- **WHAT TO PRODUCE**:
Please reproduce all entries word for word and omit their pictures.

- **DATA FOR PROCESSING**:
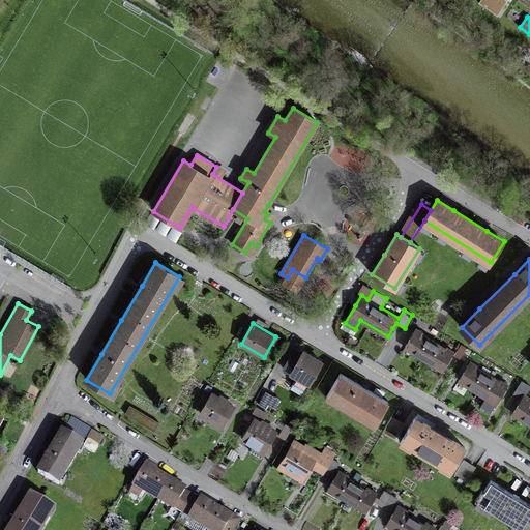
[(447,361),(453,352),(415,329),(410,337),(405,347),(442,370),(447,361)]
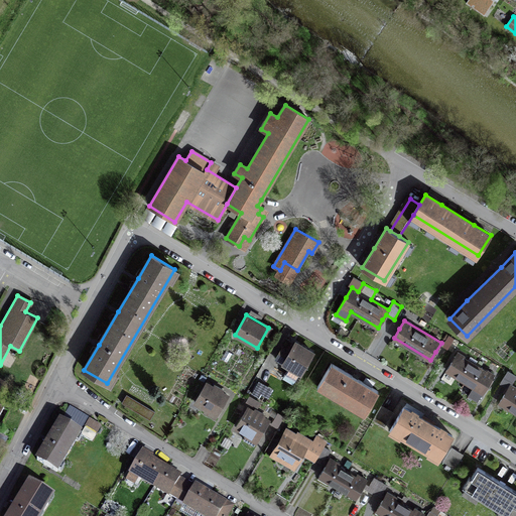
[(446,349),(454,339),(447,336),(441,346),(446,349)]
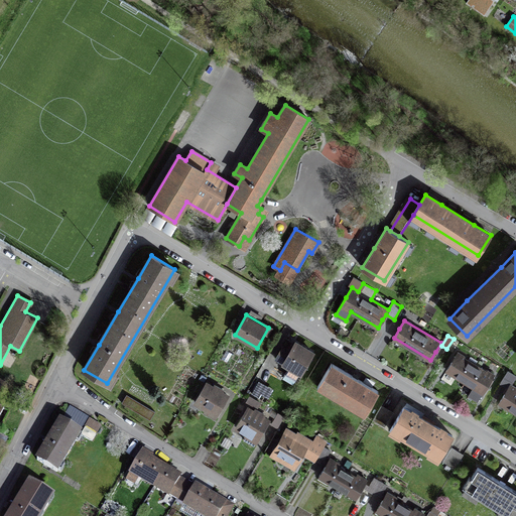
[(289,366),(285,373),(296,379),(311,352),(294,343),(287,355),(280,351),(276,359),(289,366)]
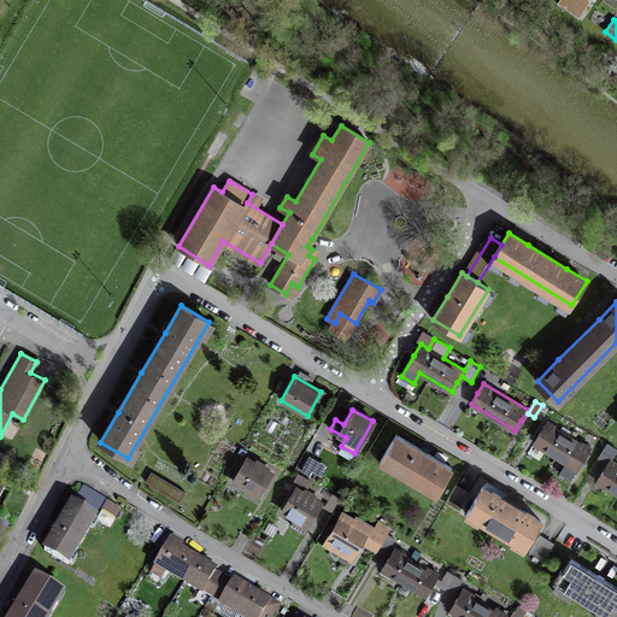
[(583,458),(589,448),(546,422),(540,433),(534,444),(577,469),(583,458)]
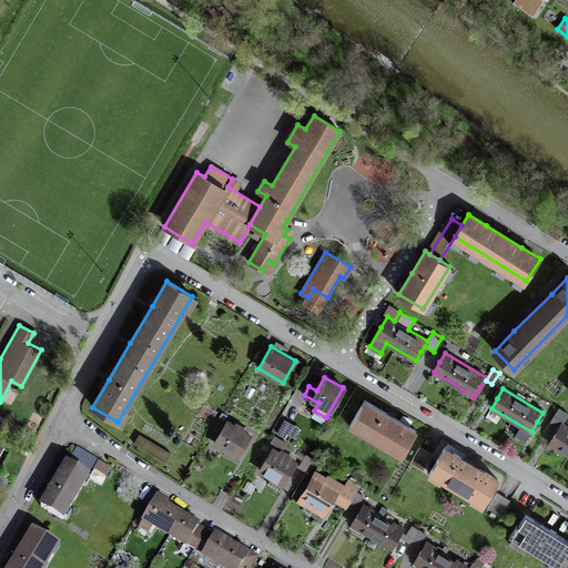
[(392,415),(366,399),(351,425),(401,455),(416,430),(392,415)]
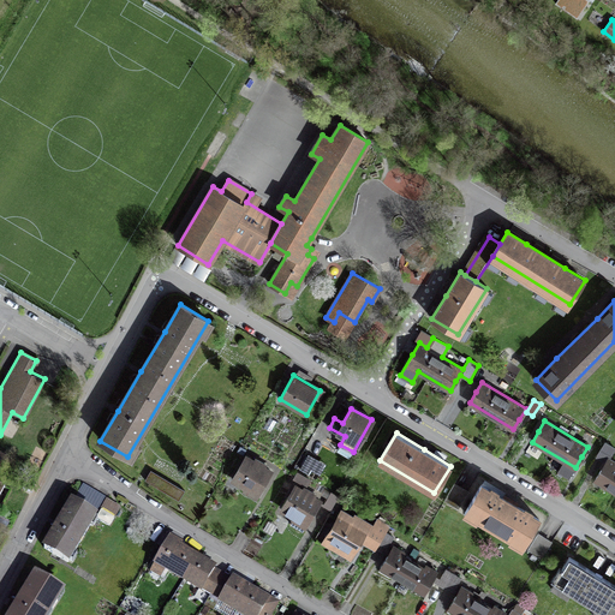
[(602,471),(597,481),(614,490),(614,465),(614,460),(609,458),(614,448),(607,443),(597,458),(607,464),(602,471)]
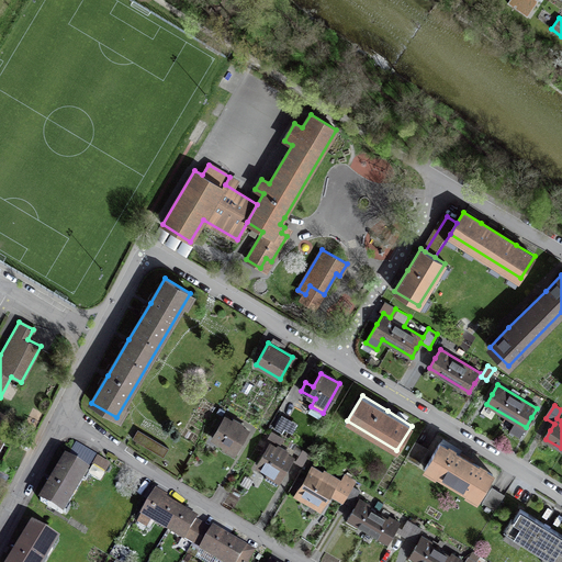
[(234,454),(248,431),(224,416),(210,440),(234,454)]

- **RESPONSE AREA**:
[(447,361),(453,352),(415,329),(410,337),(405,347),(442,370),(447,361)]
[(446,349),(454,339),(447,336),(441,346),(446,349)]
[(289,366),(285,373),(296,379),(311,352),(294,343),(287,355),(280,351),(276,359),(289,366)]
[(583,458),(589,448),(546,422),(540,433),(534,444),(577,469),(583,458)]
[(392,415),(366,399),(351,425),(401,455),(416,430),(392,415)]
[(602,471),(597,481),(614,490),(614,465),(614,460),(609,458),(614,448),(607,443),(597,458),(607,464),(602,471)]
[(234,454),(248,431),(224,416),(210,440),(234,454)]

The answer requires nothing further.